(STORED DATA Opens)
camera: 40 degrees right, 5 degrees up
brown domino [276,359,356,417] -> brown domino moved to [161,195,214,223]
(STORED DATA Closes)
(STORED DATA Opens)
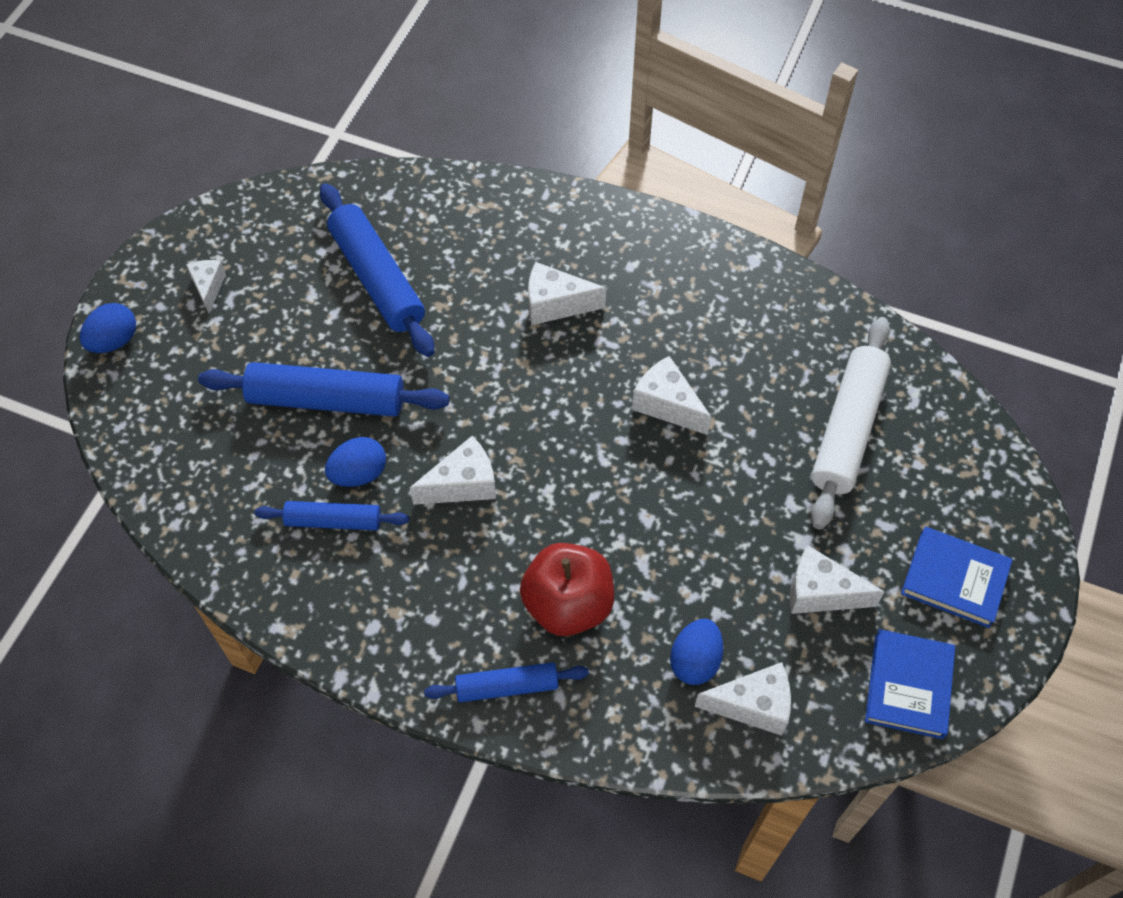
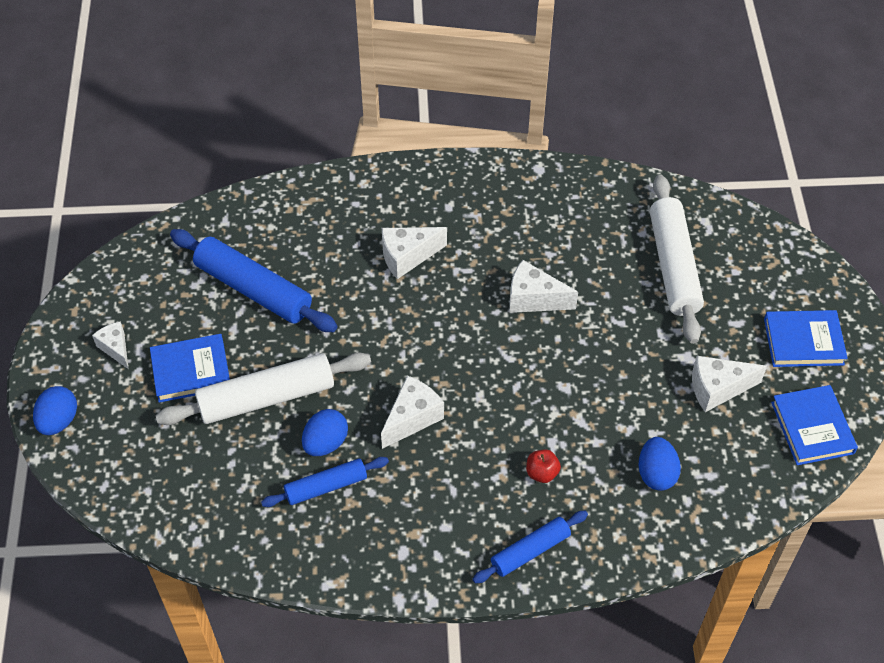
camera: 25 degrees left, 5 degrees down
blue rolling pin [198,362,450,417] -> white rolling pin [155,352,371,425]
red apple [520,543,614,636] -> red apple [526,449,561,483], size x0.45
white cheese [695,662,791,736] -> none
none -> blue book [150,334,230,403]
(STORED DATA Closes)
WORK REQUIRED: Where in the entries above does the word "none" appear? Copy each line that has it.

REPLY TO THE TASK:
white cheese [695,662,791,736] -> none
none -> blue book [150,334,230,403]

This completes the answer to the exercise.